## MATERIAL FOR THIS TASK
=== Begin Enclosure ===
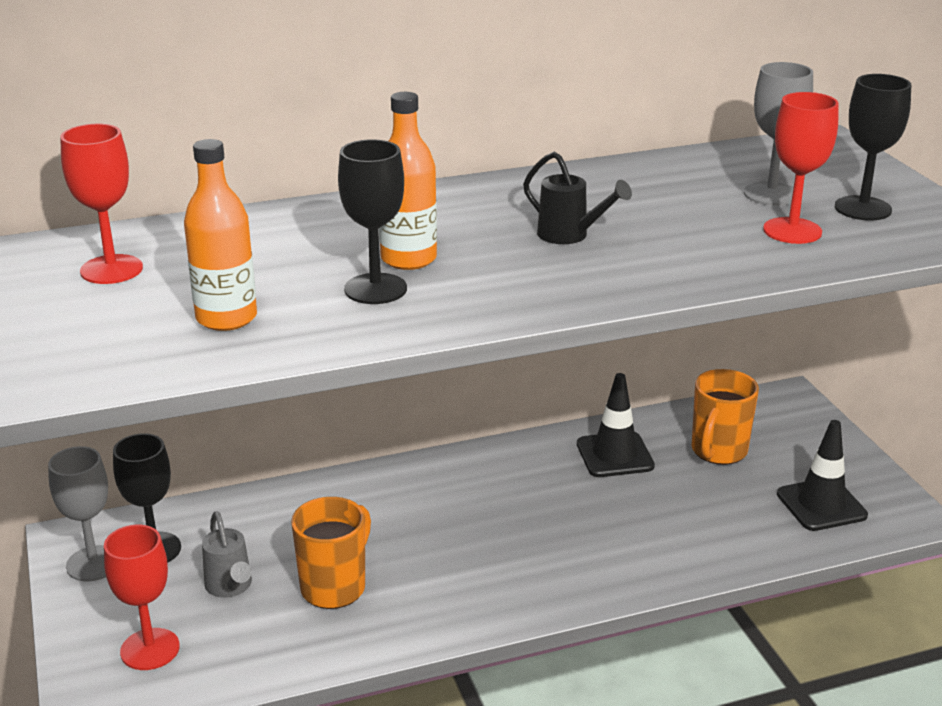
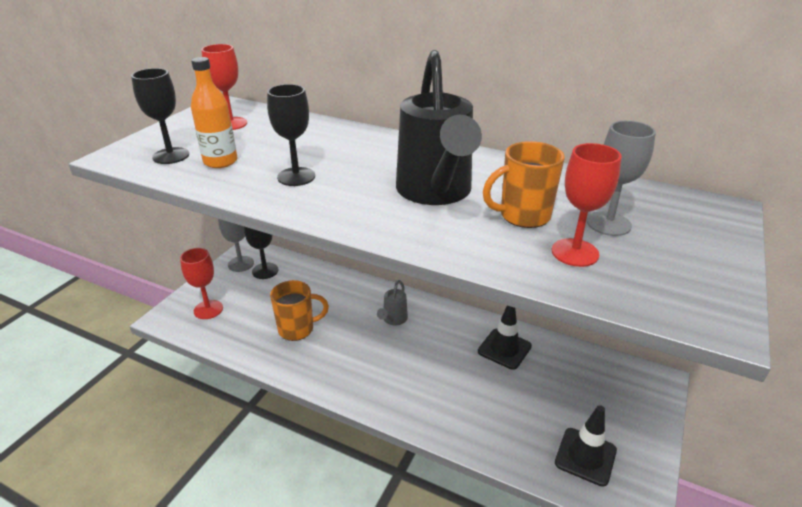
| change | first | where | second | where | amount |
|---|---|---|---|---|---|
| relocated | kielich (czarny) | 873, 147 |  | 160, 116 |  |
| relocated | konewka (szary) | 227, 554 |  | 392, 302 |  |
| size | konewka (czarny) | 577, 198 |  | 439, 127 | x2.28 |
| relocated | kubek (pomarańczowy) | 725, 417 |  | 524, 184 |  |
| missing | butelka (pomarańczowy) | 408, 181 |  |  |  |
=== End Enclosure ===
=== Begin Enclosure ===
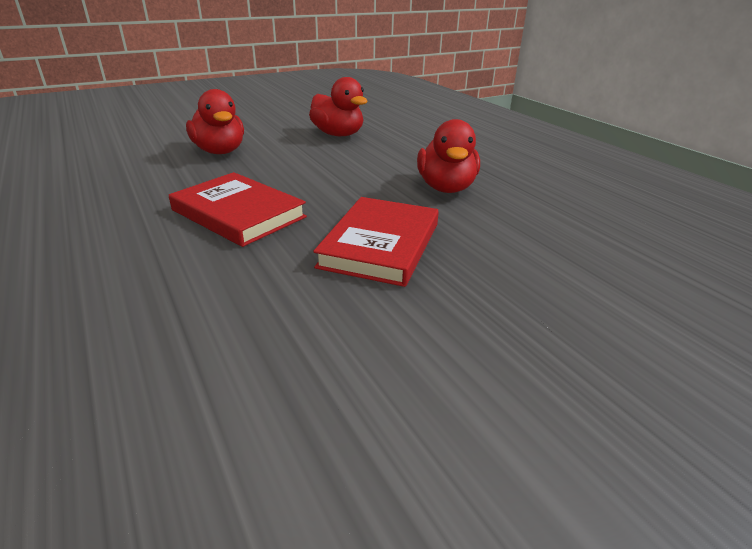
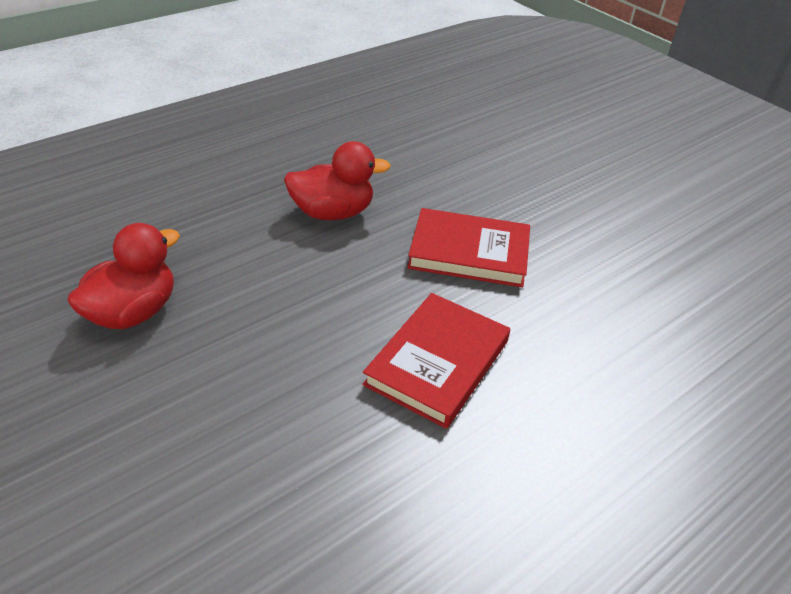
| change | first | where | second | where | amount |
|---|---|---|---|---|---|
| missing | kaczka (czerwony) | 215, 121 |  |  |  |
=== End Enclosure ===
## THE TASK
Count the lines above that include the word "missing". Reply with that number alone.

## TASK OUTPUT
2